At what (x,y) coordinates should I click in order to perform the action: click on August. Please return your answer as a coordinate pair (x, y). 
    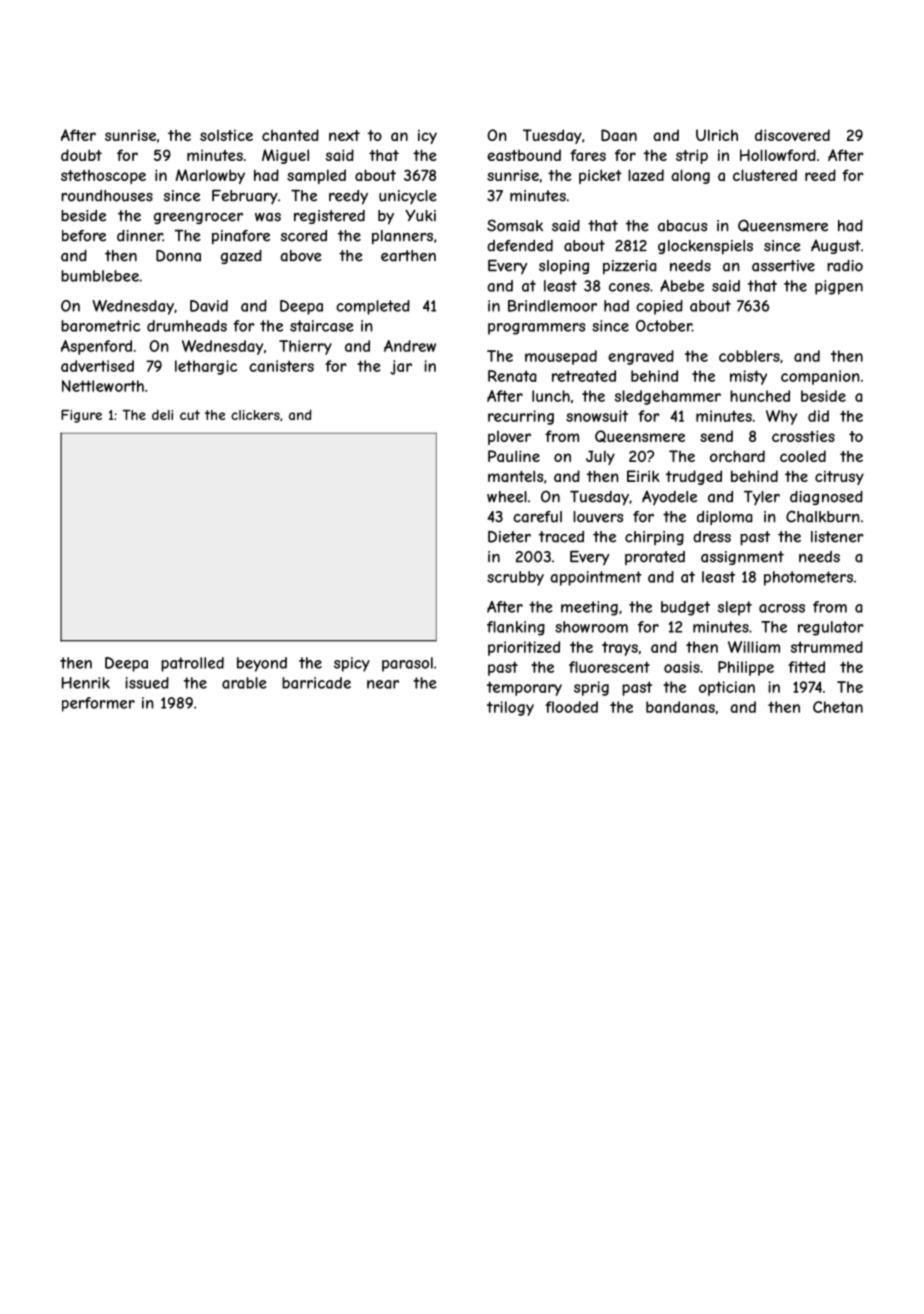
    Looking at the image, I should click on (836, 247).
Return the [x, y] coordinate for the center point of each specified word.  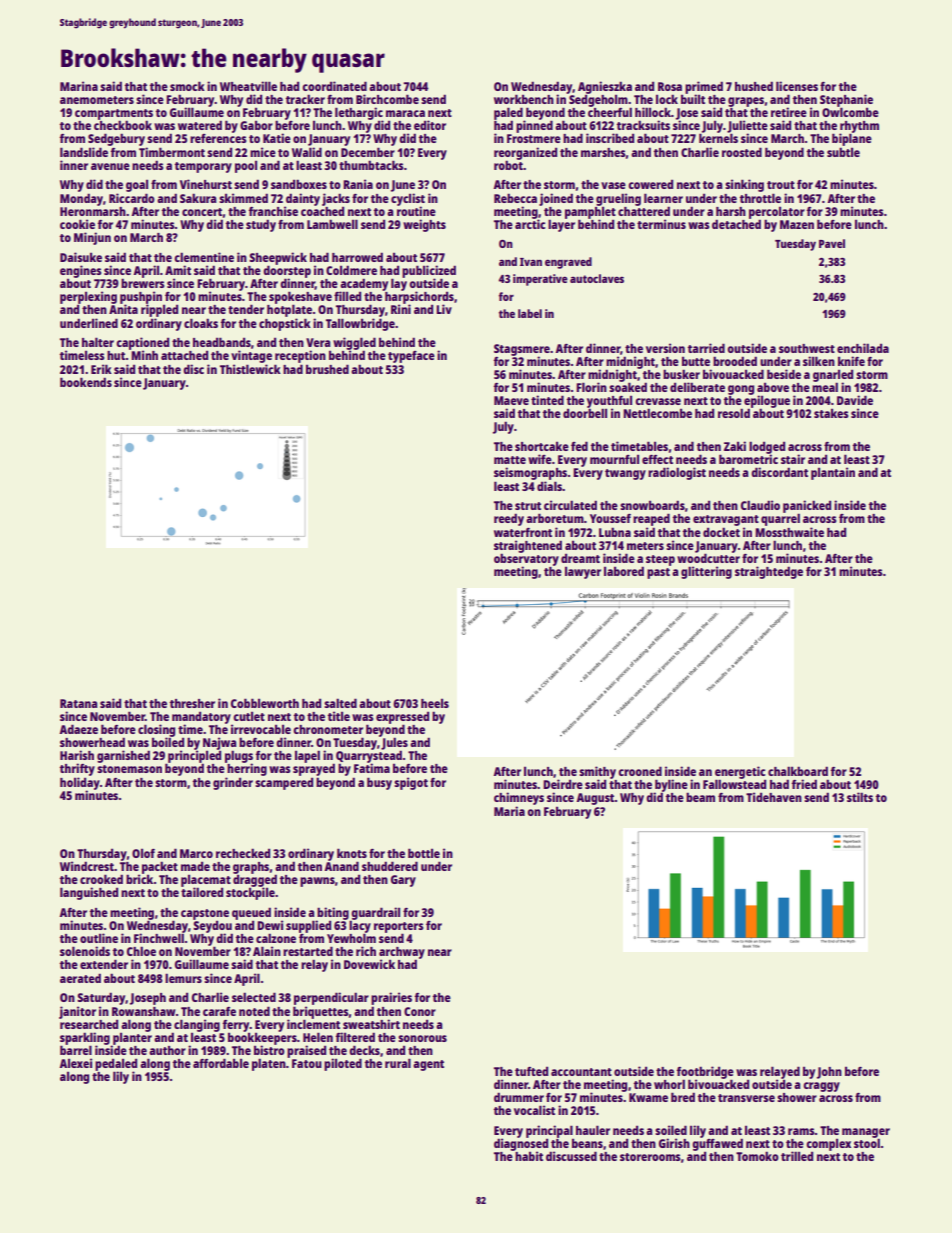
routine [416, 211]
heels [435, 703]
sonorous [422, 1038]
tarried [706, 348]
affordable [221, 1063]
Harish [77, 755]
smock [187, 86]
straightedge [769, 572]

+++

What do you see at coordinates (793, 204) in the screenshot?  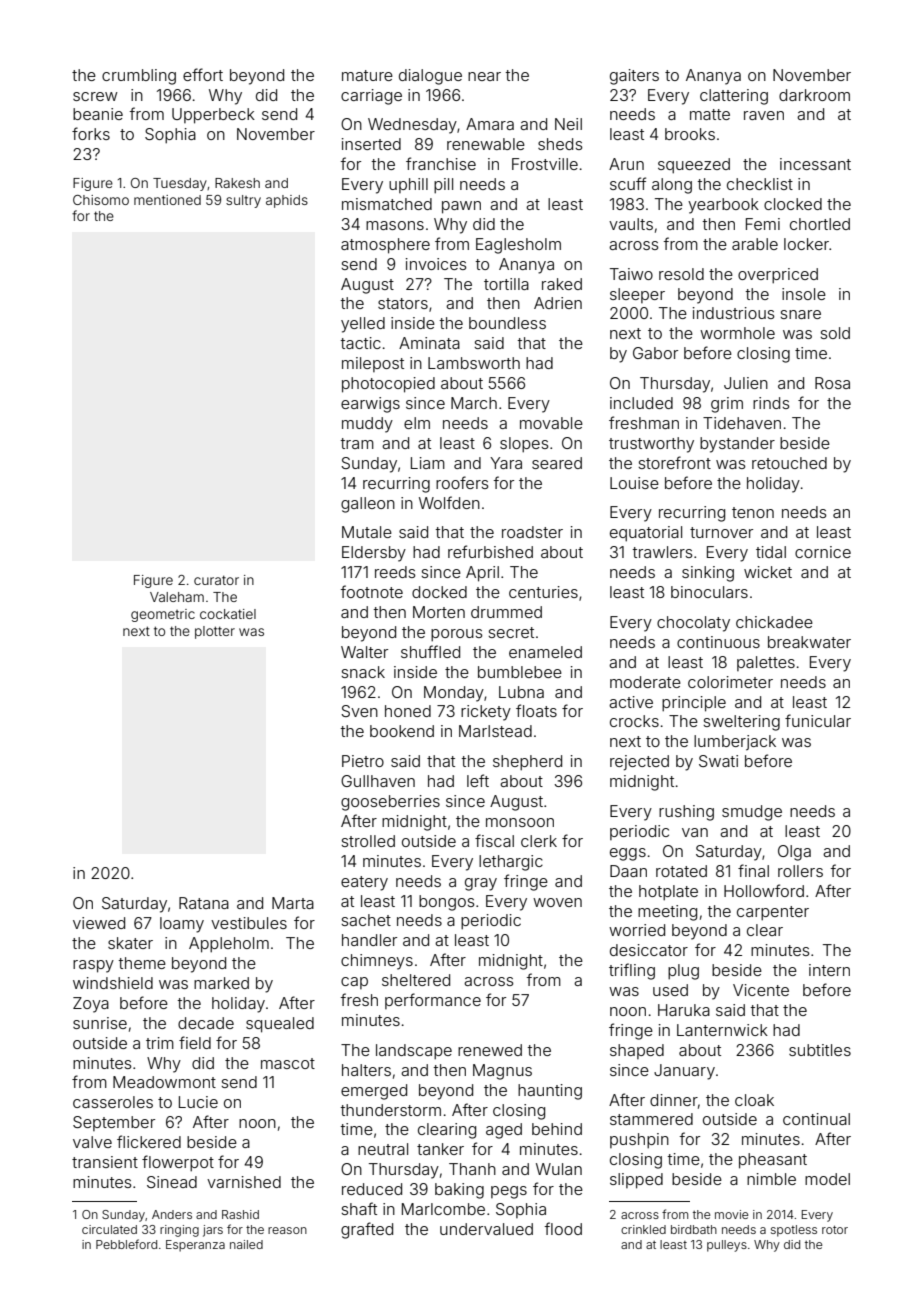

+++

Exercise:
Could you output everything in the data from the line containing "At what (x,y)" down to the line containing "straightedge [769, 572]", both included, as a JSON list of strings with one string per line? Skip blank lines and leave the pictures out.

Exercise solution:
[
  "At what (x,y) coordinates should I click in order to perform the action: click on August. Please return your answer as a coordinate pair (x, y). ",
  "    Looking at the image, I should click on (836, 247).",
  "Return the [x, y] coordinate for the center point of each specified word.  ",
  "routine [416, 211]",
  "heels [435, 703]",
  "sonorous [422, 1038]",
  "tarried [706, 348]",
  "affordable [221, 1063]",
  "Harish [77, 755]",
  "smock [187, 86]",
  "straightedge [769, 572]"
]